→ Dataset records:
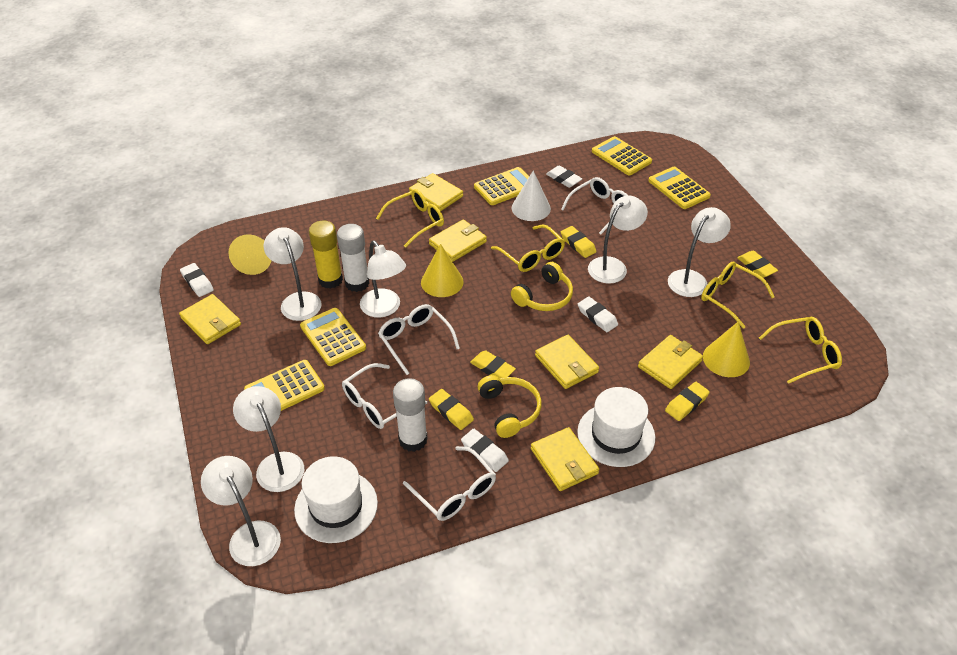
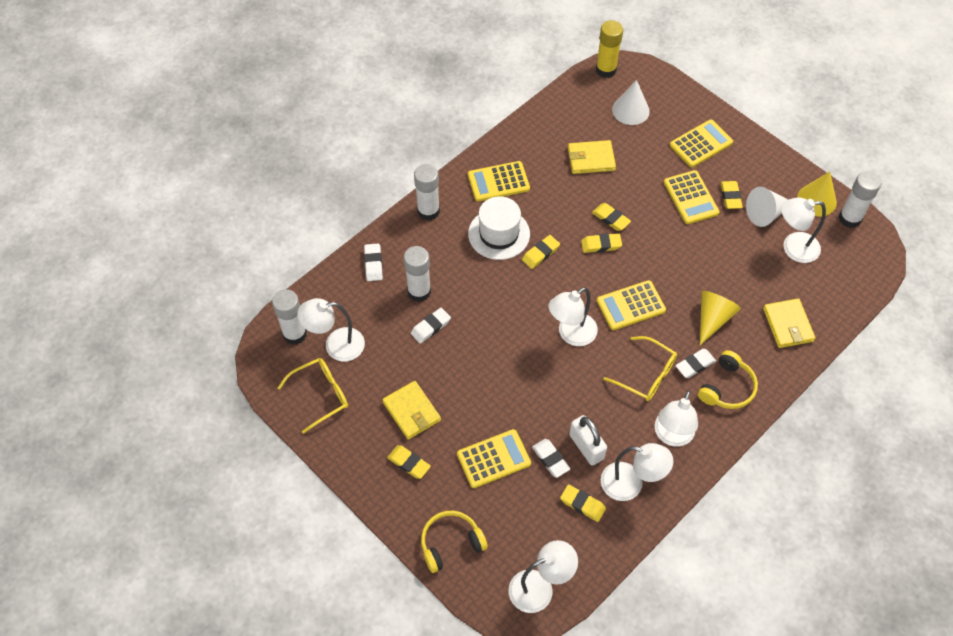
white cone: 1 -> 2
white glasses: 4 -> 0
white glue stick: 2 -> 4
white hat: 2 -> 1
white padlock: 0 -> 1
yellow cone: 3 -> 2
yellow eraser: 5 -> 6
yellow glasses: 4 -> 2
yellow wallet: 6 -> 3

→ Problem statement: The material is to be reproduced verbatim, and no picture may appear in the copy.

→ Solved problem:
white cone: 1 -> 2
white glasses: 4 -> 0
white glue stick: 2 -> 4
white hat: 2 -> 1
white padlock: 0 -> 1
yellow cone: 3 -> 2
yellow eraser: 5 -> 6
yellow glasses: 4 -> 2
yellow wallet: 6 -> 3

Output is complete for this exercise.